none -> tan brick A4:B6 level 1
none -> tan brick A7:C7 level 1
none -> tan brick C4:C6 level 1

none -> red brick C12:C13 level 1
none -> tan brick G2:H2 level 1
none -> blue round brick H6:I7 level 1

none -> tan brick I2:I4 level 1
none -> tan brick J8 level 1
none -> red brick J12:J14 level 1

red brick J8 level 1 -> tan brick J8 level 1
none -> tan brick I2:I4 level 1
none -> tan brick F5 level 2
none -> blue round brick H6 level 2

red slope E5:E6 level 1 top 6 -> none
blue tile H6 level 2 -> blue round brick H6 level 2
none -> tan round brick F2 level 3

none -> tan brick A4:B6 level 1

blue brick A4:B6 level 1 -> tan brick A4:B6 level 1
###
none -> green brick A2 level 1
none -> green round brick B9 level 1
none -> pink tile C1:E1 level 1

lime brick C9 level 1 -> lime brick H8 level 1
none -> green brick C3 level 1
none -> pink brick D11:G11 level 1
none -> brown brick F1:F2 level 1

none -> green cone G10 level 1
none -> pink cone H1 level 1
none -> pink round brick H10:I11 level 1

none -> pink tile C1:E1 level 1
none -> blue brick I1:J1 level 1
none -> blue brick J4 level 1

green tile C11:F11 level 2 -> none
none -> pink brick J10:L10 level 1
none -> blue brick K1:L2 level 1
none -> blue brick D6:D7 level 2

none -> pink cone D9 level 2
###
Above is a listing; print exactly its lines from the one with "none -> tan brick G2:H2 level 1" through the one with "blue brick A4:B6", and no other lines.

none -> tan brick G2:H2 level 1
none -> blue round brick H6:I7 level 1

none -> tan brick I2:I4 level 1
none -> tan brick J8 level 1
none -> red brick J12:J14 level 1

red brick J8 level 1 -> tan brick J8 level 1
none -> tan brick I2:I4 level 1
none -> tan brick F5 level 2
none -> blue round brick H6 level 2

red slope E5:E6 level 1 top 6 -> none
blue tile H6 level 2 -> blue round brick H6 level 2
none -> tan round brick F2 level 3

none -> tan brick A4:B6 level 1

blue brick A4:B6 level 1 -> tan brick A4:B6 level 1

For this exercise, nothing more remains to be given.